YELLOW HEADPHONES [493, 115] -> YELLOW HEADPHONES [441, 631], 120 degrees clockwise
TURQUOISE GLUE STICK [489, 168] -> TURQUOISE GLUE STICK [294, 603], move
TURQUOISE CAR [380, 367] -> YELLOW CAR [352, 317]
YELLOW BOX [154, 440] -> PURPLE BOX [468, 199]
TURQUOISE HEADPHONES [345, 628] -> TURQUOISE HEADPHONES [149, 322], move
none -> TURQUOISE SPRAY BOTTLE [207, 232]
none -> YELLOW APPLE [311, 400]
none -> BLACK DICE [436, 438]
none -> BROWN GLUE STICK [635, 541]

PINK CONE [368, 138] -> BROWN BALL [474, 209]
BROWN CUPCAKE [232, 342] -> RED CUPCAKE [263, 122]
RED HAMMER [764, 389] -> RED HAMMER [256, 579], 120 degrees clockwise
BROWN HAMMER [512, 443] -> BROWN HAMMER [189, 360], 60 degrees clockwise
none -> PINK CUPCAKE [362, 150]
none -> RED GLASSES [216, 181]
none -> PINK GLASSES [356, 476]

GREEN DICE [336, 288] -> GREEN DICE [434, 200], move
...
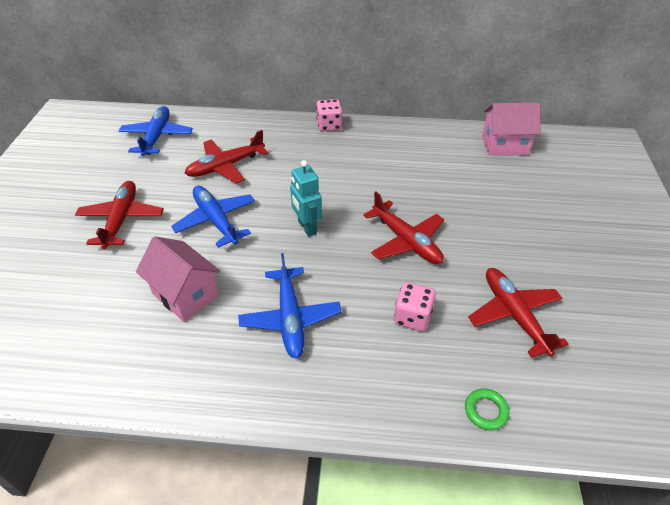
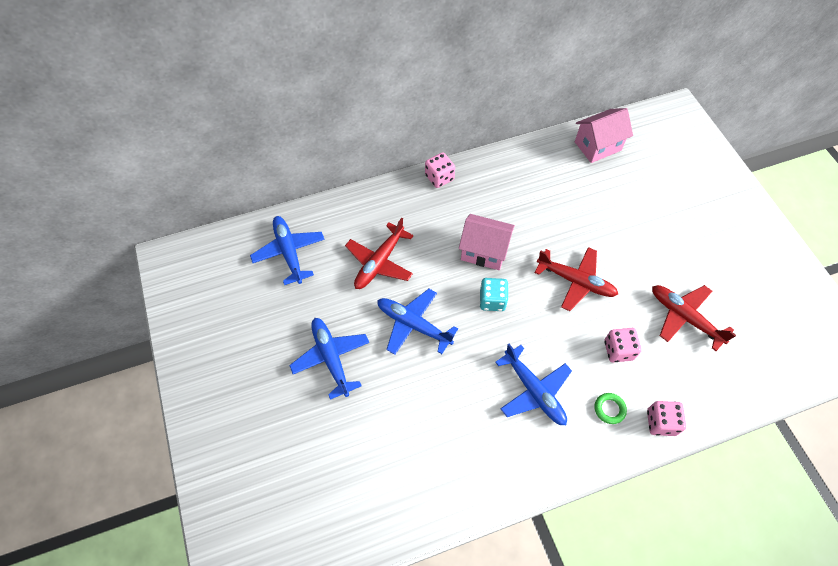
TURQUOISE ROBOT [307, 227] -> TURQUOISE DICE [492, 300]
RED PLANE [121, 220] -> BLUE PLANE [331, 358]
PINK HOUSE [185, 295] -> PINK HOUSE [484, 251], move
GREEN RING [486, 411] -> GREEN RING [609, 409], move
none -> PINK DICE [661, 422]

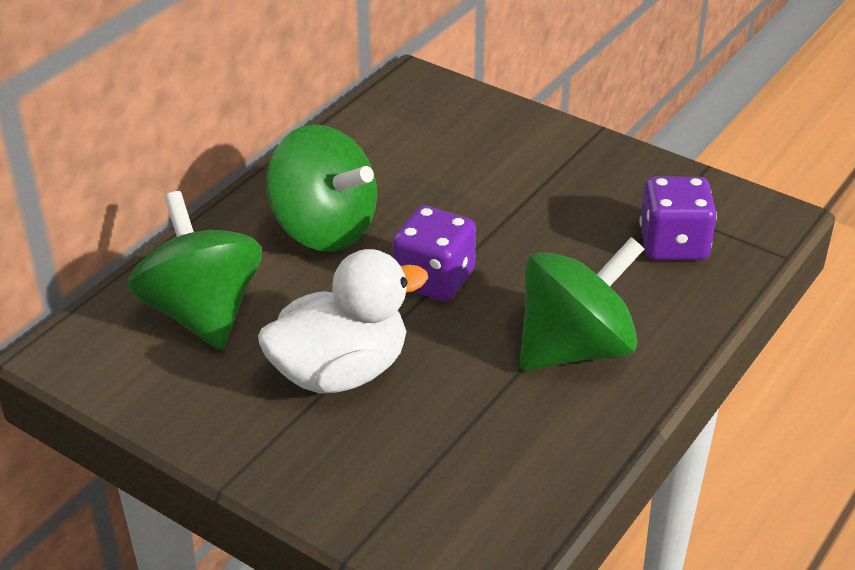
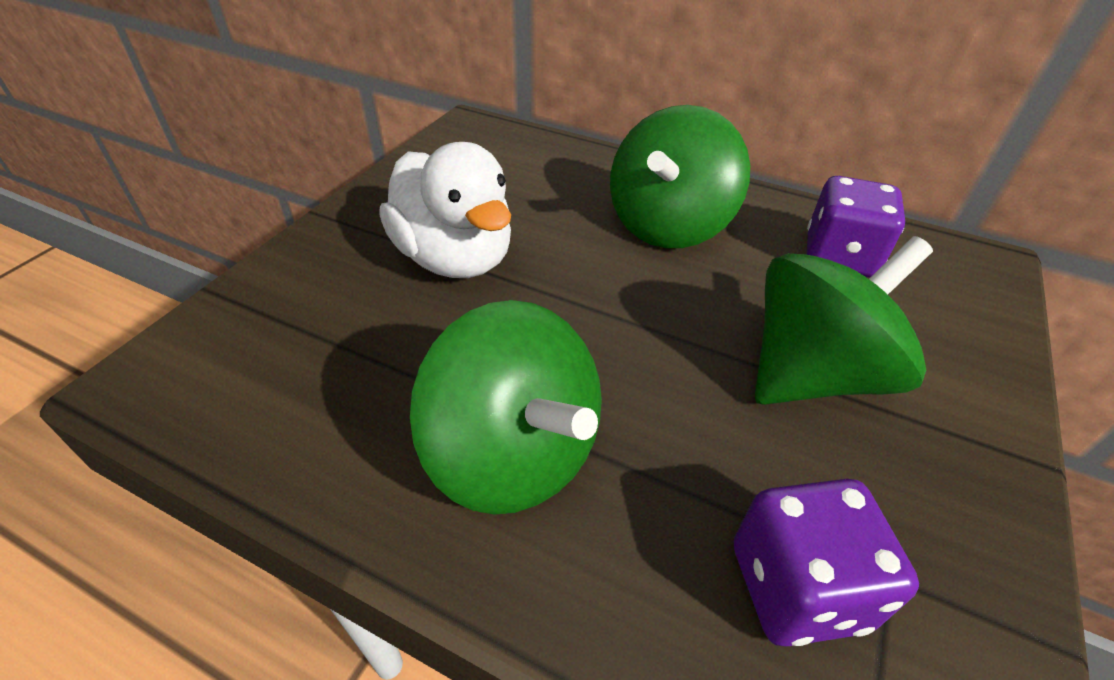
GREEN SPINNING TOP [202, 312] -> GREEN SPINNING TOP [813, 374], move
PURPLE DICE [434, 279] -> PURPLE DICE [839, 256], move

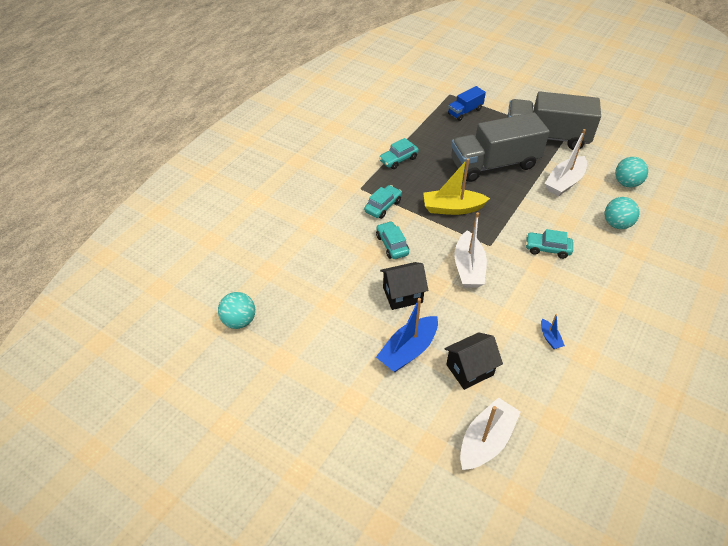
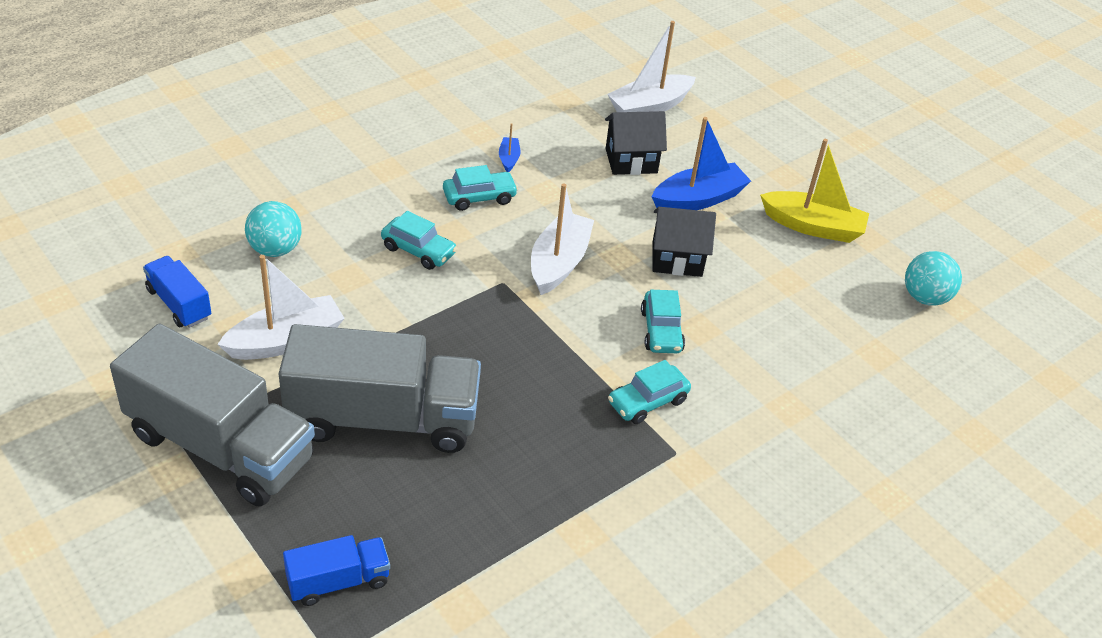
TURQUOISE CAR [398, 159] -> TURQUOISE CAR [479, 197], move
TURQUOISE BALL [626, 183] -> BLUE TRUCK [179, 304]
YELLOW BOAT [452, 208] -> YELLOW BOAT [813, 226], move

Task prompt: Look above for the line holding "none -> TURQUOISE SPRAY BOTTLE [207, 232]". Print it and every line after it, exactly, through the line holding "none -> BLACK DICE [436, 438]".

Result of this exercise:
none -> TURQUOISE SPRAY BOTTLE [207, 232]
none -> YELLOW APPLE [311, 400]
none -> BLACK DICE [436, 438]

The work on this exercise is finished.